▸ **Task instructions**
Quote the records that follow in full and exactly; leave out the pictures.

▸ **The records**
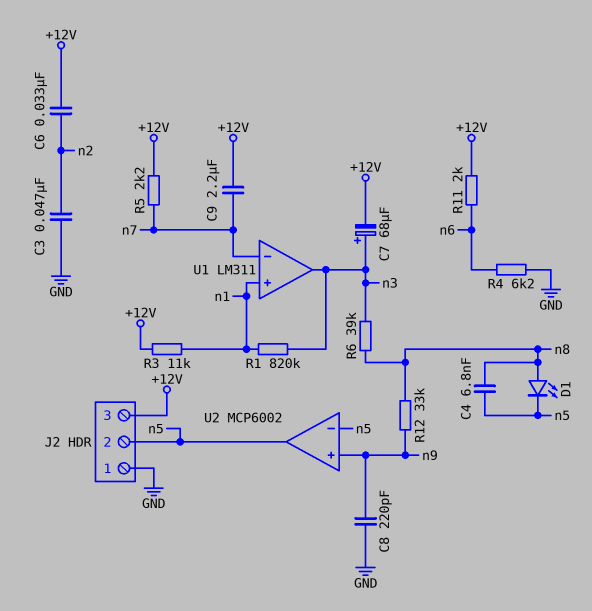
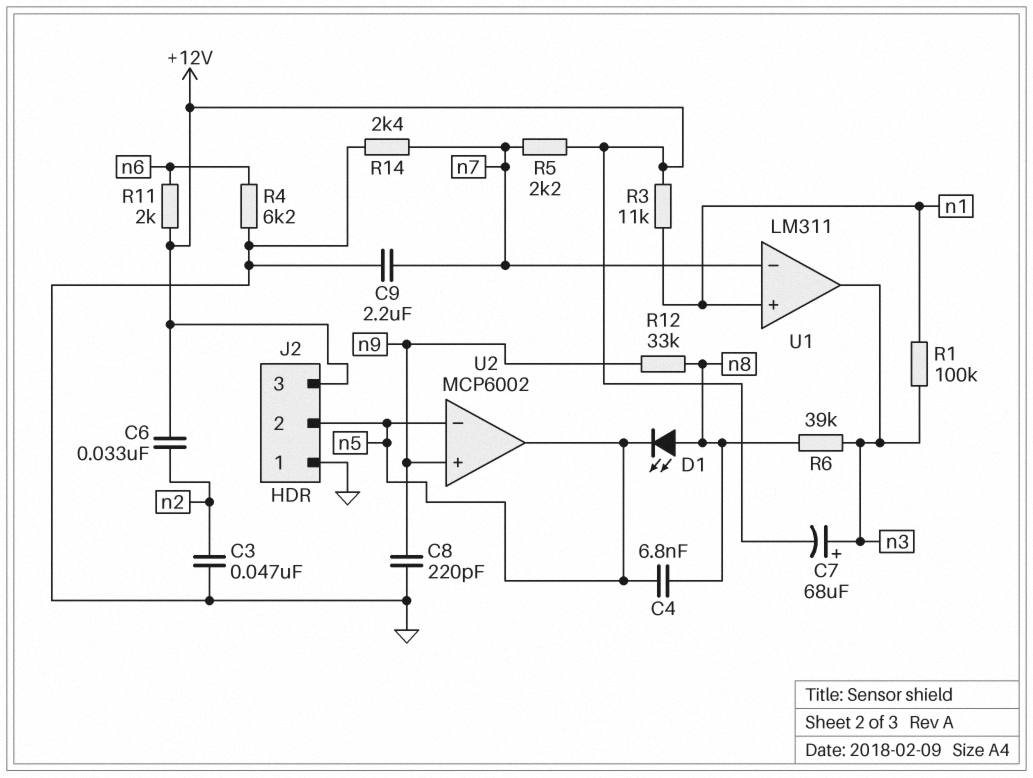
C9: 2.2uF (+12V, n7) -> 2.2uF (GND, n7)
R1: 820k (n1, n3) -> 100k (n1, n3)
R14: none -> 2.4k (GND, n7)

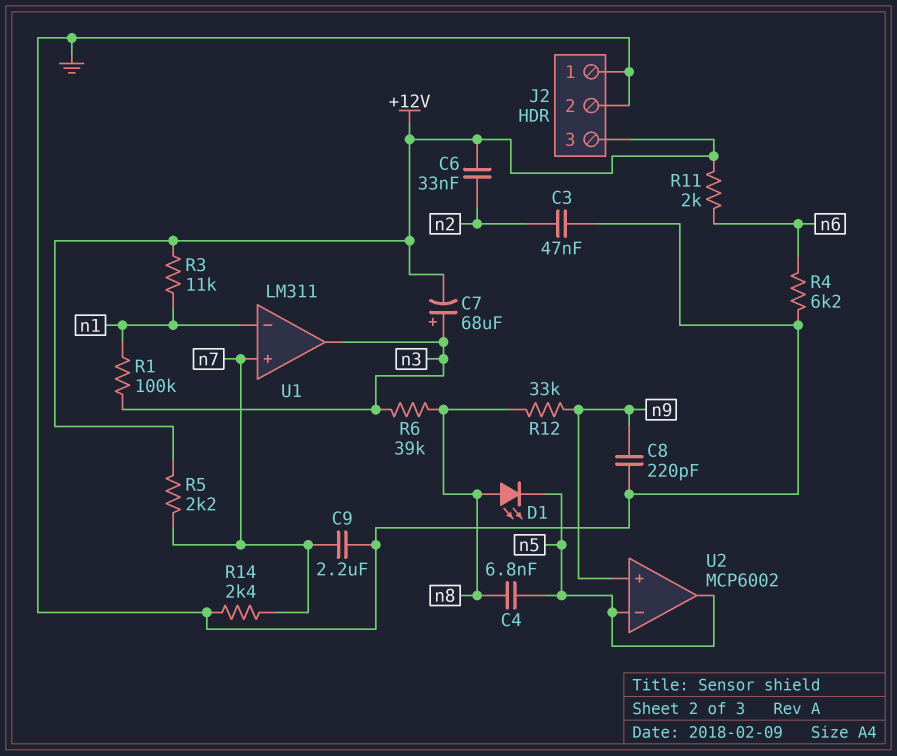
J2 pin 2: n5 -> GND
U1 pin in+: n1 -> n7
U1 pin in-: n7 -> n1

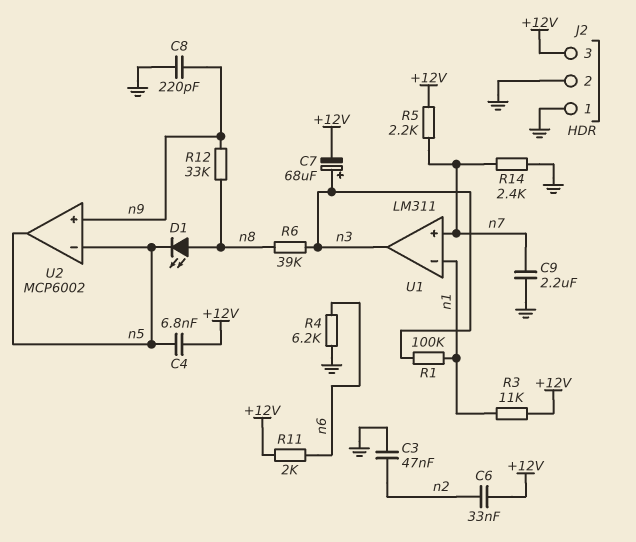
C4: 6.8nF (n5, n8) -> 6.8nF (+12V, n5)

▸ **Task solution**
C9: 2.2uF (+12V, n7) -> 2.2uF (GND, n7)
R1: 820k (n1, n3) -> 100k (n1, n3)
R14: none -> 2.4k (GND, n7)

J2 pin 2: n5 -> GND
U1 pin in+: n1 -> n7
U1 pin in-: n7 -> n1

C4: 6.8nF (n5, n8) -> 6.8nF (+12V, n5)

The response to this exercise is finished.